++++ Information supplied ++++

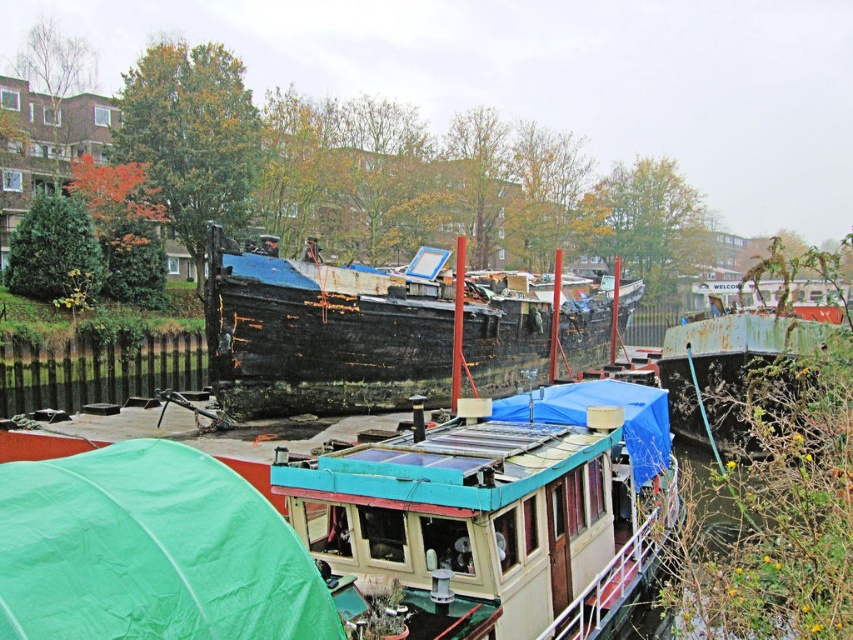
Question: Estimate the real-world distances between objects in this image. Which object is farther from the rusty metal boat at center-right?

Choices:
 (A) teal plastic boat at center
 (B) rusty metal boat at center

Answer: (B)

Question: Is teal plastic boat at center positioned before rusty metal boat at center?

Choices:
 (A) yes
 (B) no

Answer: (A)

Question: Can you confirm if green fabric tent at lower left is positioned to the left of rusty metal boat at center-right?

Choices:
 (A) yes
 (B) no

Answer: (A)

Question: Does green fabric tent at lower left appear on the right side of rusty metal boat at center-right?

Choices:
 (A) no
 (B) yes

Answer: (A)

Question: Based on their relative distances, which object is nearer to the rusty metal boat at center-right?

Choices:
 (A) green fabric tent at lower left
 (B) teal plastic boat at center

Answer: (B)

Question: Which point is farther to the camera?

Choices:
 (A) (410, 560)
 (B) (112, 568)

Answer: (A)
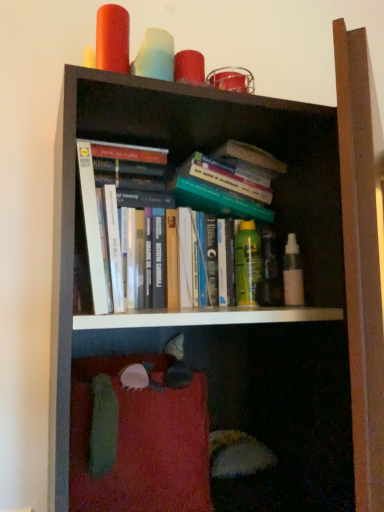
Question: From a real-world perspective, does white matte spray bottle at center right, acting as the 1th toiletry starting from the right, stand above white paperbacks at center?

Choices:
 (A) no
 (B) yes

Answer: (A)

Question: Is white matte spray bottle at center right, positioned as the 1th toiletry in front-to-back order, further to the viewer compared to white paperbacks at center?

Choices:
 (A) yes
 (B) no

Answer: (A)

Question: Considering the relative sizes of white matte spray bottle at center right, positioned as the 1th toiletry in front-to-back order, and white paperbacks at center in the image provided, is white matte spray bottle at center right, positioned as the 1th toiletry in front-to-back order, taller than white paperbacks at center?

Choices:
 (A) no
 (B) yes

Answer: (A)

Question: Can you confirm if white matte spray bottle at center right, acting as the 1th toiletry starting from the right, is wider than white paperbacks at center?

Choices:
 (A) no
 (B) yes

Answer: (A)

Question: Is white matte spray bottle at center right, arranged as the 2th toiletry when viewed from the left, looking in the opposite direction of white paperbacks at center?

Choices:
 (A) no
 (B) yes

Answer: (A)

Question: Does point (292, 267) appear closer or farther from the camera than point (119, 179)?

Choices:
 (A) closer
 (B) farther

Answer: (B)

Question: Relative to white paperbacks at center, is white matte spray bottle at center right, acting as the 1th toiletry starting from the right, in front or behind?

Choices:
 (A) front
 (B) behind

Answer: (B)

Question: Looking at the image, does white matte spray bottle at center right, arranged as the 2th toiletry when viewed from the left, seem bigger or smaller compared to white paperbacks at center?

Choices:
 (A) big
 (B) small

Answer: (B)

Question: Is white matte spray bottle at center right, positioned as the 1th toiletry in front-to-back order, inside the boundaries of white paperbacks at center, or outside?

Choices:
 (A) outside
 (B) inside

Answer: (A)

Question: Does point (142, 274) appear closer or farther from the camera than point (251, 278)?

Choices:
 (A) farther
 (B) closer

Answer: (B)

Question: From a real-world perspective, is white paperbacks at center physically located above or below green matte spray can at center, arranged as the first toiletry when viewed from the back?

Choices:
 (A) above
 (B) below

Answer: (A)

Question: In terms of width, does white paperbacks at center look wider or thinner when compared to green matte spray can at center, arranged as the first toiletry when viewed from the back?

Choices:
 (A) wide
 (B) thin

Answer: (A)

Question: From the image's perspective, is white paperbacks at center positioned above or below green matte spray can at center, which is the first toiletry in left-to-right order?

Choices:
 (A) above
 (B) below

Answer: (A)

Question: In the image, is green matte spray can at center, which is the first toiletry in left-to-right order, positioned in front of or behind white paperbacks at center?

Choices:
 (A) behind
 (B) front

Answer: (A)

Question: Does point coord(236,242) appear closer or farther from the camera than point coord(130,154)?

Choices:
 (A) closer
 (B) farther

Answer: (B)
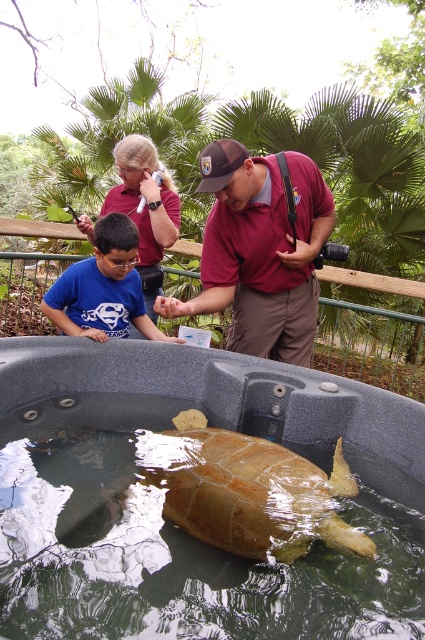
In the scene shown: Does translucent green water at center appear on the right side of blue cotton shirt at center?

Yes, translucent green water at center is to the right of blue cotton shirt at center.

Who is more distant from viewer, (42, 550) or (70, 273)?

The point (70, 273) is behind.

The width and height of the screenshot is (425, 640). What do you see at coordinates (163, 497) in the screenshot?
I see `translucent green water at center` at bounding box center [163, 497].

The image size is (425, 640). I want to click on translucent green water at center, so click(x=163, y=497).

Who is more forward, (306, 545) or (99, 228)?

Point (306, 545) is in front.

Where is `brown textured shell at center`? Image resolution: width=425 pixels, height=640 pixels. brown textured shell at center is located at coordinates (254, 493).

You are a GUI agent. You are given a task and a screenshot of the screen. Output one action in this format:
    pyautogui.click(x=<x>, y=<y>)
    Task: Click on the brown textured shell at center
    The width and height of the screenshot is (425, 640).
    Given the screenshot: What is the action you would take?
    pyautogui.click(x=254, y=493)

Is translucent green water at center smaller than brown textured shell at center?

Incorrect, translucent green water at center is not smaller in size than brown textured shell at center.

Between translucent green water at center and brown textured shell at center, which one has less height?

brown textured shell at center

Is point (112, 451) positioned in front of point (286, 484)?

No, it is behind (286, 484).

In order to click on translucent green water at center in this screenshot , I will do (163, 497).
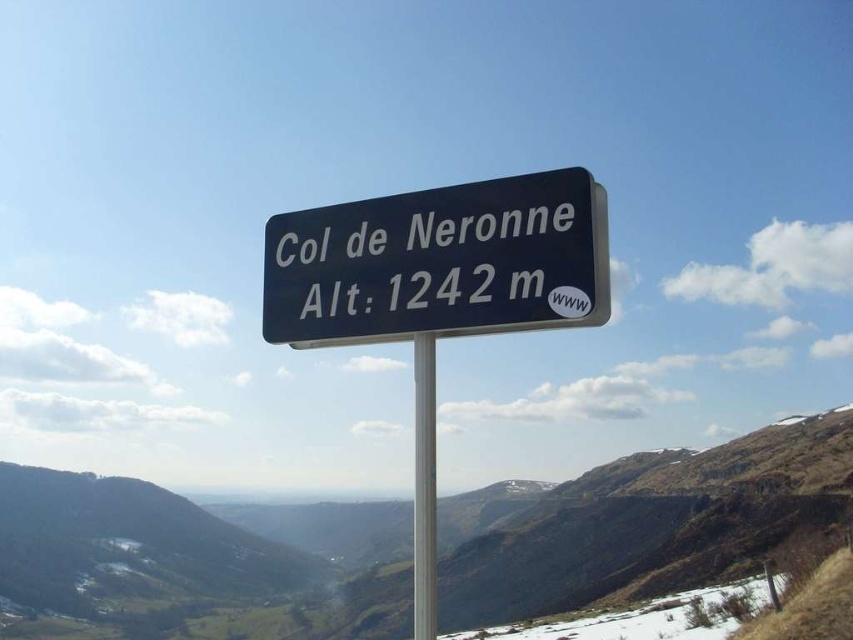
You are standing in front of the signpost and want to take a photo of the silver metallic pole at center and the green grassy mountain at center. Which object should you focus on first if you want both to be in clear focus?

You should focus on the silver metallic pole at center first because it is closer to you than the green grassy mountain at center, ensuring both are in focus with proper depth of field.

You are standing in front of a signpost at Col de Neronne. You notice the black plastic sign at center and the silver metallic pole at center. Which object is closer to you?

The black plastic sign at center is closer to you because it is in front of the silver metallic pole at center.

++++

* The exercise:
Count the lines of the items above that contain the word "What", with case counting, and reply with only that number.

* The solution:
2